* WHAT THE TASK REQUIRES
Every record that appears below should be transcribed exactly.

━━━━━━━━━━━━━━━━

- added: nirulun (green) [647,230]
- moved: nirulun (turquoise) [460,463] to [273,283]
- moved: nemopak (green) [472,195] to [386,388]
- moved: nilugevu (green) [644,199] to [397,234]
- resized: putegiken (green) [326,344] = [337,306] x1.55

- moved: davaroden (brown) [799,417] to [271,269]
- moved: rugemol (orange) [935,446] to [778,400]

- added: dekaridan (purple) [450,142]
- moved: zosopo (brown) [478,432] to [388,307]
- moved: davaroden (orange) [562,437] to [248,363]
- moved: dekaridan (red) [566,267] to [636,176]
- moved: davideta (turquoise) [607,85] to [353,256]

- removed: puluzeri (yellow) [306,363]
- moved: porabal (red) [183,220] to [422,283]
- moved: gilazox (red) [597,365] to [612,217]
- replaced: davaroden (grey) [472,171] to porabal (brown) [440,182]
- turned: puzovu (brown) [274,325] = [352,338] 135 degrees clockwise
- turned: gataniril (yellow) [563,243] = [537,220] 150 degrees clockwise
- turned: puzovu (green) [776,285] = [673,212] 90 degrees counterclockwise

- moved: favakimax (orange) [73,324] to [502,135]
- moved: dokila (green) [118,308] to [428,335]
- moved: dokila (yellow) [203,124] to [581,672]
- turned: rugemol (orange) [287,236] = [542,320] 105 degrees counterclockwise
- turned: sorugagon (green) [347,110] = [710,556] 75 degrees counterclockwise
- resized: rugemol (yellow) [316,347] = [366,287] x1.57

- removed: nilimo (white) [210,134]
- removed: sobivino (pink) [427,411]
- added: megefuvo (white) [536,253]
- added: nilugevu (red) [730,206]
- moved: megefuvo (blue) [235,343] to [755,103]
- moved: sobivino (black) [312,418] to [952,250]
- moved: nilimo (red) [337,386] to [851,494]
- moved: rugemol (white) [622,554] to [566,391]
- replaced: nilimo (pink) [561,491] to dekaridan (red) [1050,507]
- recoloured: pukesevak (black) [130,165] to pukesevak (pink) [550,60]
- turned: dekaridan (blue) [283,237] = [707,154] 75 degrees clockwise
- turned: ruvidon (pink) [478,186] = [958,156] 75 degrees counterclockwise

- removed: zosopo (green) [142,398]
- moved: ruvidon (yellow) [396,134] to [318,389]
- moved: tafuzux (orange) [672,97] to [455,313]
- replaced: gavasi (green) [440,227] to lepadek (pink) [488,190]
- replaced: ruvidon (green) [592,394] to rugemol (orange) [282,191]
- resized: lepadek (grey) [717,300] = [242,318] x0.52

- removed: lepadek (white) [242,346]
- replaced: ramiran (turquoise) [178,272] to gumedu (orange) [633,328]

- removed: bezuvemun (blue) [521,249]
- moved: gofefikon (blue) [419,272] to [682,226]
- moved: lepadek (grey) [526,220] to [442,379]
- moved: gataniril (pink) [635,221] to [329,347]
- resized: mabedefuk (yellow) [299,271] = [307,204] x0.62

━━━━━━━━━━━━━━━━

* SOLUTION
- added: nirulun (green) [647,230]
- moved: nirulun (turquoise) [460,463] to [273,283]
- moved: nemopak (green) [472,195] to [386,388]
- moved: nilugevu (green) [644,199] to [397,234]
- resized: putegiken (green) [326,344] = [337,306] x1.55

- moved: davaroden (brown) [799,417] to [271,269]
- moved: rugemol (orange) [935,446] to [778,400]

- added: dekaridan (purple) [450,142]
- moved: zosopo (brown) [478,432] to [388,307]
- moved: davaroden (orange) [562,437] to [248,363]
- moved: dekaridan (red) [566,267] to [636,176]
- moved: davideta (turquoise) [607,85] to [353,256]

- removed: puluzeri (yellow) [306,363]
- moved: porabal (red) [183,220] to [422,283]
- moved: gilazox (red) [597,365] to [612,217]
- replaced: davaroden (grey) [472,171] to porabal (brown) [440,182]
- turned: puzovu (brown) [274,325] = [352,338] 135 degrees clockwise
- turned: gataniril (yellow) [563,243] = [537,220] 150 degrees clockwise
- turned: puzovu (green) [776,285] = [673,212] 90 degrees counterclockwise

- moved: favakimax (orange) [73,324] to [502,135]
- moved: dokila (green) [118,308] to [428,335]
- moved: dokila (yellow) [203,124] to [581,672]
- turned: rugemol (orange) [287,236] = [542,320] 105 degrees counterclockwise
- turned: sorugagon (green) [347,110] = [710,556] 75 degrees counterclockwise
- resized: rugemol (yellow) [316,347] = [366,287] x1.57

- removed: nilimo (white) [210,134]
- removed: sobivino (pink) [427,411]
- added: megefuvo (white) [536,253]
- added: nilugevu (red) [730,206]
- moved: megefuvo (blue) [235,343] to [755,103]
- moved: sobivino (black) [312,418] to [952,250]
- moved: nilimo (red) [337,386] to [851,494]
- moved: rugemol (white) [622,554] to [566,391]
- replaced: nilimo (pink) [561,491] to dekaridan (red) [1050,507]
- recoloured: pukesevak (black) [130,165] to pukesevak (pink) [550,60]
- turned: dekaridan (blue) [283,237] = [707,154] 75 degrees clockwise
- turned: ruvidon (pink) [478,186] = [958,156] 75 degrees counterclockwise

- removed: zosopo (green) [142,398]
- moved: ruvidon (yellow) [396,134] to [318,389]
- moved: tafuzux (orange) [672,97] to [455,313]
- replaced: gavasi (green) [440,227] to lepadek (pink) [488,190]
- replaced: ruvidon (green) [592,394] to rugemol (orange) [282,191]
- resized: lepadek (grey) [717,300] = [242,318] x0.52

- removed: lepadek (white) [242,346]
- replaced: ramiran (turquoise) [178,272] to gumedu (orange) [633,328]

- removed: bezuvemun (blue) [521,249]
- moved: gofefikon (blue) [419,272] to [682,226]
- moved: lepadek (grey) [526,220] to [442,379]
- moved: gataniril (pink) [635,221] to [329,347]
- resized: mabedefuk (yellow) [299,271] = [307,204] x0.62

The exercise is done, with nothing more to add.